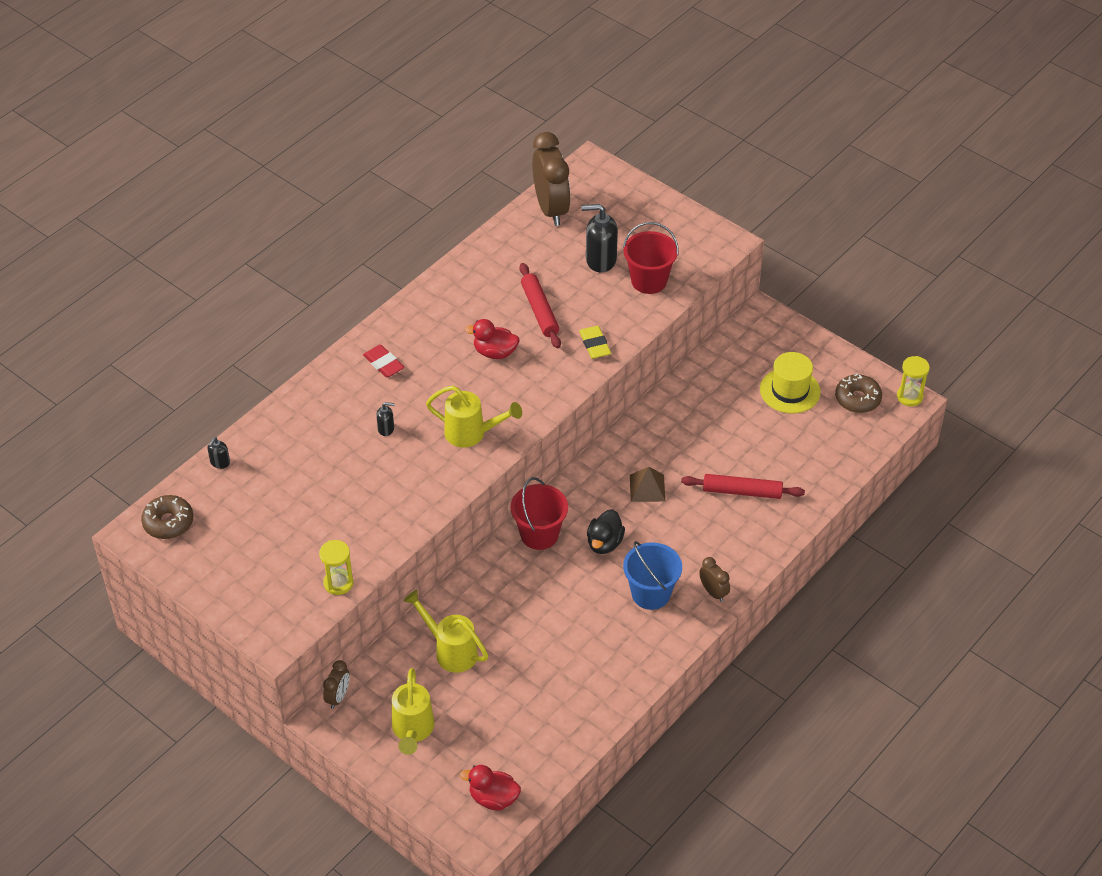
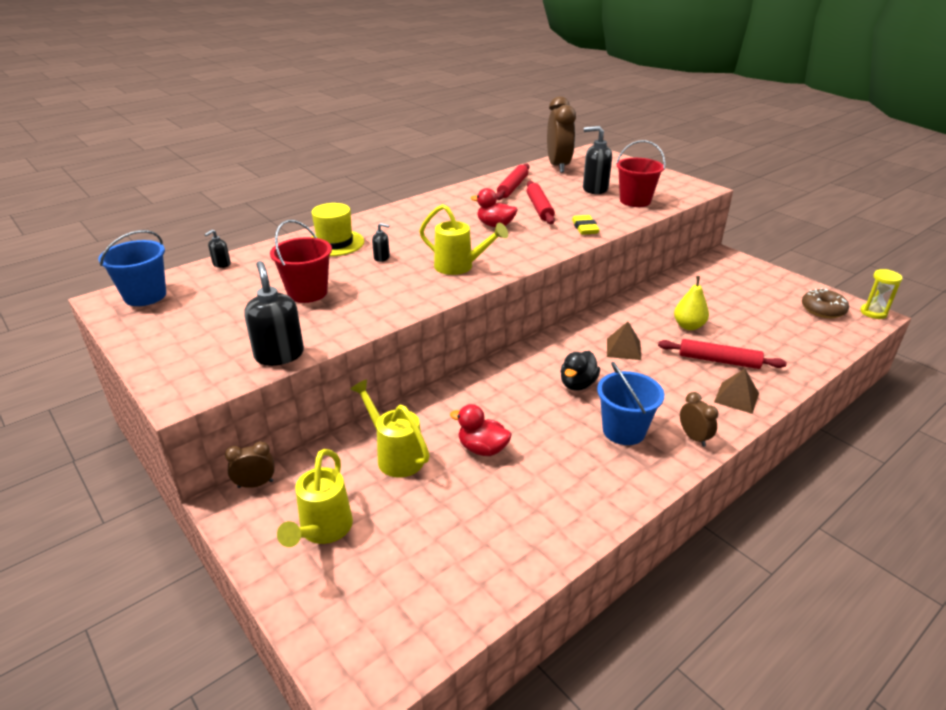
camera: 10 degrees right, 15 degrees down
(168, 522) = (145, 296): brown donut -> blue bucket
(338, 583) = (279, 355): yellow hourglass -> black soap dispenser
(338, 697) = (255, 484): brown clock -> brown clock turned 135 degrees counterclockwise
(383, 363) = (397, 224): red eraser -> none
(493, 798) = (395, 629): red duck -> red duck (482, 449)
(501, 268) = (512, 187): none -> red rolling pin
(539, 534) = (513, 371): red bucket -> red bucket (307, 293)
(714, 444) = (688, 326): none -> yellow pear
(755, 538) = (736, 397): none -> brown pyramid
(790, 390) = (757, 299): yellow hat -> yellow hat (335, 243)

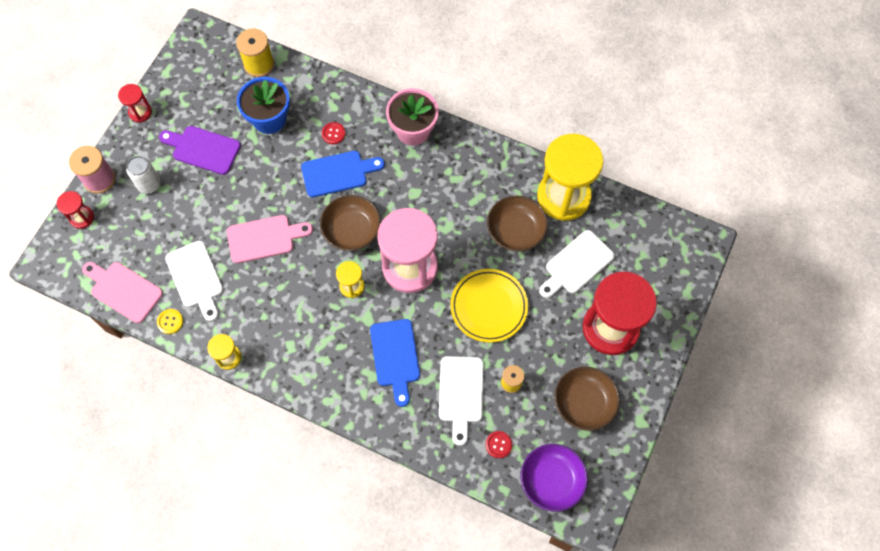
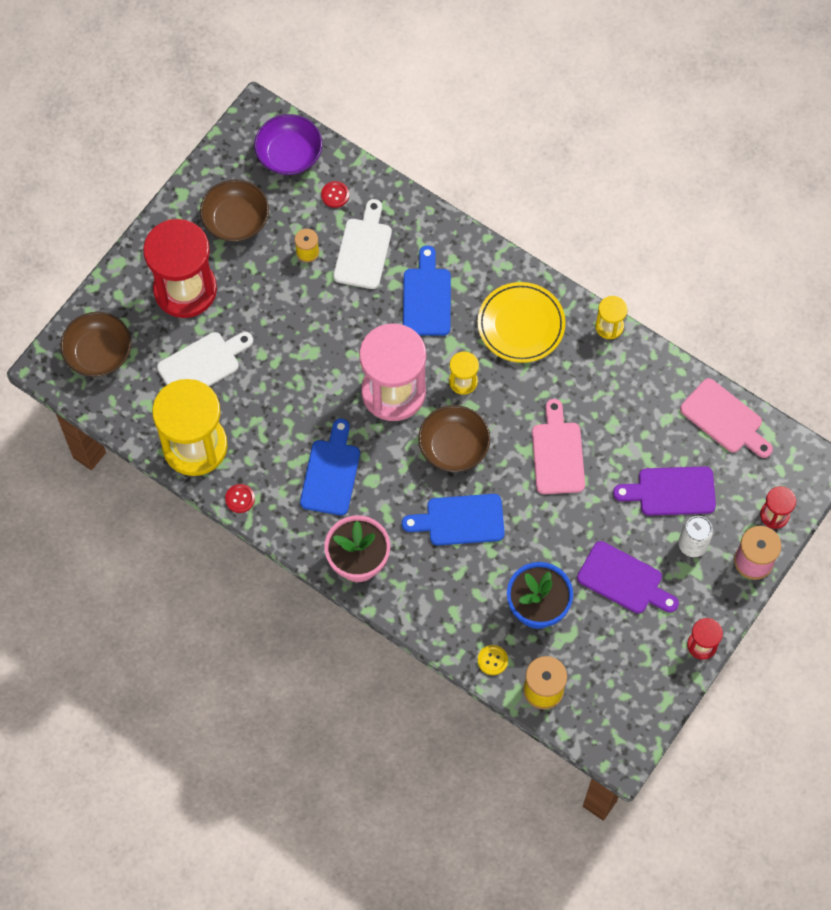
camera: 170 degrees left, 0 degrees up
(168, 223) = (671, 491): none -> purple cutting board
(170, 322) = (672, 375): yellow button -> yellow button (492, 660)
(196, 278) = (641, 420): white cutting board -> none
(264, 238) = (557, 453): pink cutting board -> pink cutting board turned 90 degrees clockwise
(333, 134) = (458, 574): red button -> red button (240, 499)
(448, 193) = (331, 473): none -> blue cutting board
(489, 307) = (313, 334): yellow plate -> yellow plate (521, 324)
(515, 231) = (262, 414): brown bowl -> brown bowl (98, 353)

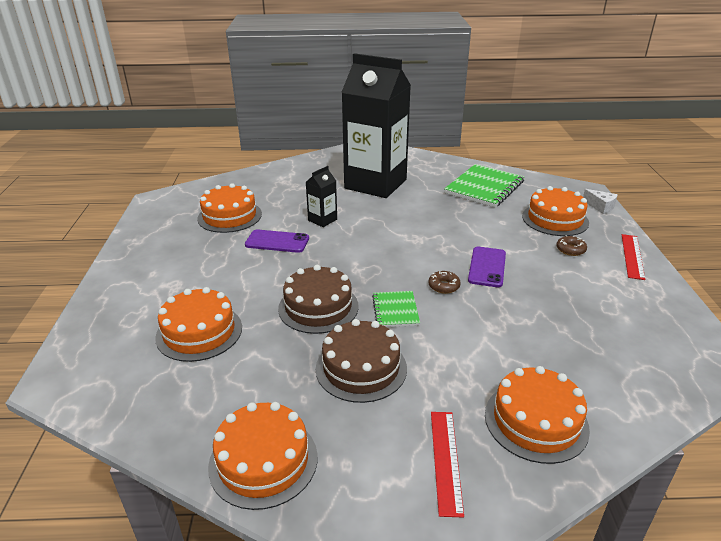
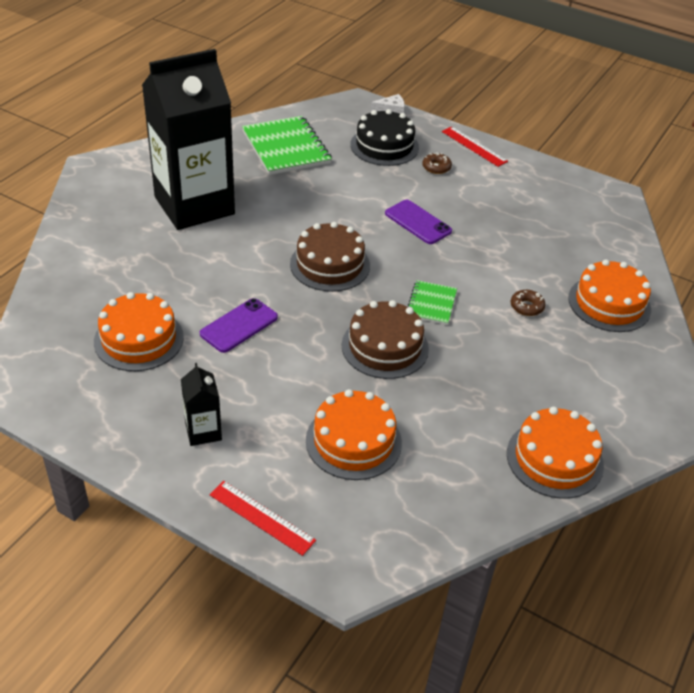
camera: 60 degrees left, 10 degrees up
(322, 220) = (229, 276): black carton -> black carton (203, 431)
(361, 368) = (490, 359): brown cake -> brown cake (330, 265)
(395, 310) = (431, 304): green notebook -> green notebook turned 75 degrees clockwise
(444, 286) = (422, 260): brown donut -> brown donut (526, 307)
(446, 460) = (615, 364): red ruler -> red ruler (262, 517)
(555, 219) = (384, 146): orange cake -> black cake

◆ ◆ ◆ ◆ ◆ ◆ ◆

*Exercise objective*:
Which lines fall between the one containing "(264, 238) = (557, 453): pink" and the last line of the listing, both included? Give them again exactly, without the pictures.

*Task answer*:
(264, 238) = (557, 453): pink cutting board -> pink cutting board turned 90 degrees clockwise
(333, 134) = (458, 574): red button -> red button (240, 499)
(448, 193) = (331, 473): none -> blue cutting board
(489, 307) = (313, 334): yellow plate -> yellow plate (521, 324)
(515, 231) = (262, 414): brown bowl -> brown bowl (98, 353)

camera: 60 degrees left, 10 degrees up
(322, 220) = (229, 276): black carton -> black carton (203, 431)
(361, 368) = (490, 359): brown cake -> brown cake (330, 265)
(395, 310) = (431, 304): green notebook -> green notebook turned 75 degrees clockwise
(444, 286) = (422, 260): brown donut -> brown donut (526, 307)
(446, 460) = (615, 364): red ruler -> red ruler (262, 517)
(555, 219) = (384, 146): orange cake -> black cake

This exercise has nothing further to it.